*** Opening of Data shown ***

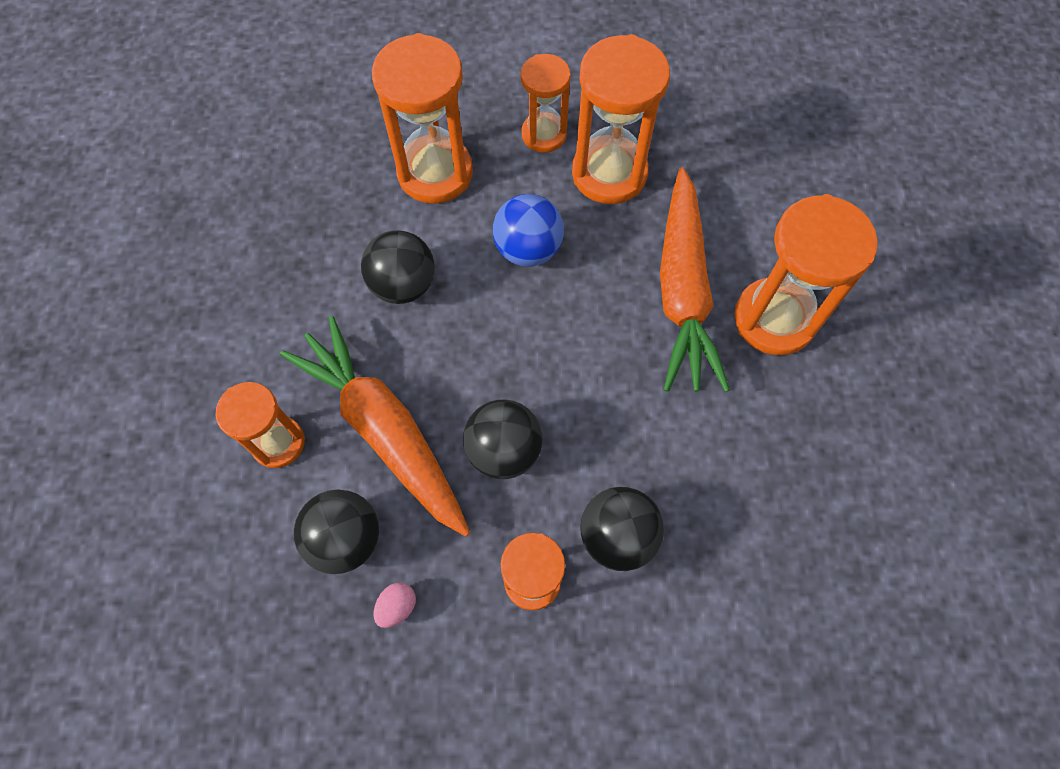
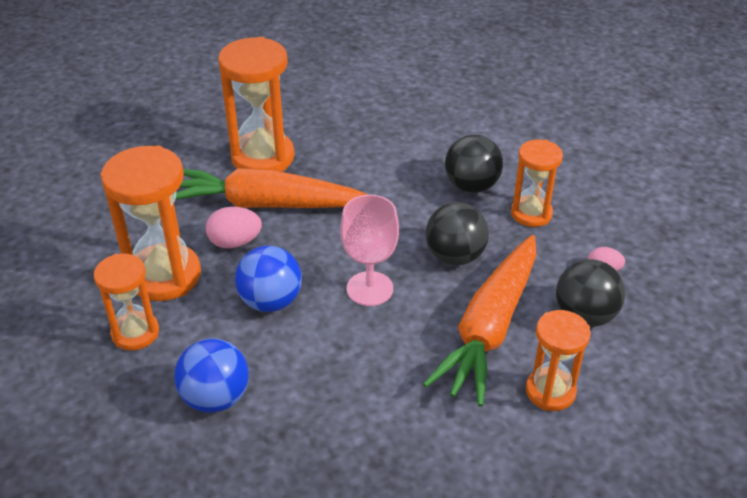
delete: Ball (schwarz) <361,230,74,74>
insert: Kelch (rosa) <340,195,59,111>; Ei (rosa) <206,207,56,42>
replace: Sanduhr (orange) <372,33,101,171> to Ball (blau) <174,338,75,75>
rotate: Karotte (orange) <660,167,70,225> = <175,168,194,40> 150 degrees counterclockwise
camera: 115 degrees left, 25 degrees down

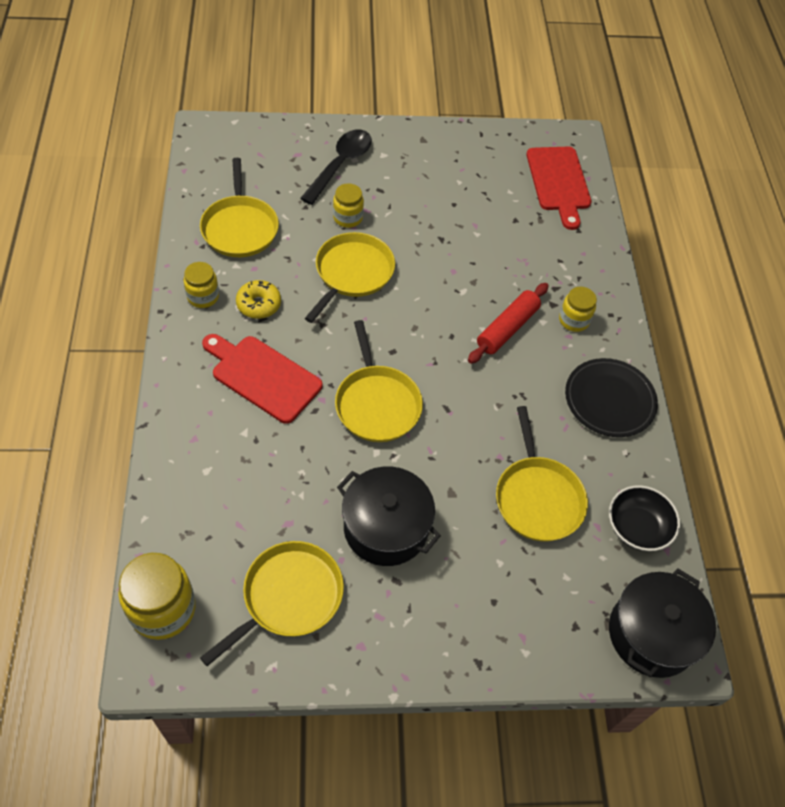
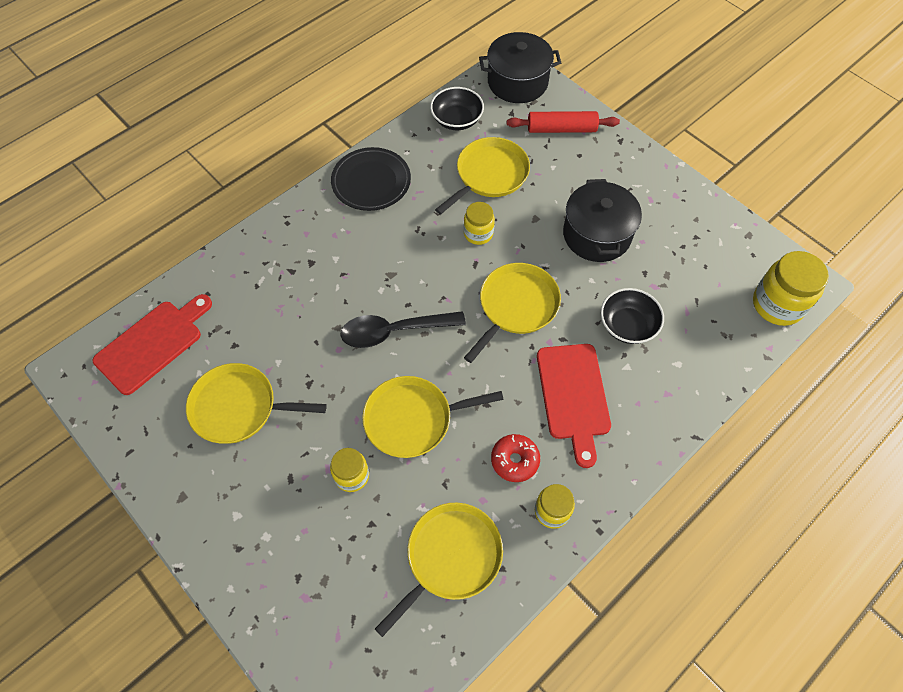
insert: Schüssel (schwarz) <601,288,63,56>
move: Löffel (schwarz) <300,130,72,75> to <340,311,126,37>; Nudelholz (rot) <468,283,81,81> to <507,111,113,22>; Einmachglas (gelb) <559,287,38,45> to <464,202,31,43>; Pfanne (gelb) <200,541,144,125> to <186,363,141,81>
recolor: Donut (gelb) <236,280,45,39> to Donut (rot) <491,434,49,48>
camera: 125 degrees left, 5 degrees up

*** Close of Data shown ***

Provide the lines again, unchanged, from where the data above begins through the line containing "rotate: Karotte (orange)", both ends included, omitting pictures and adding nothing.

delete: Ball (schwarz) <361,230,74,74>
insert: Kelch (rosa) <340,195,59,111>; Ei (rosa) <206,207,56,42>
replace: Sanduhr (orange) <372,33,101,171> to Ball (blau) <174,338,75,75>
rotate: Karotte (orange) <660,167,70,225> = <175,168,194,40> 150 degrees counterclockwise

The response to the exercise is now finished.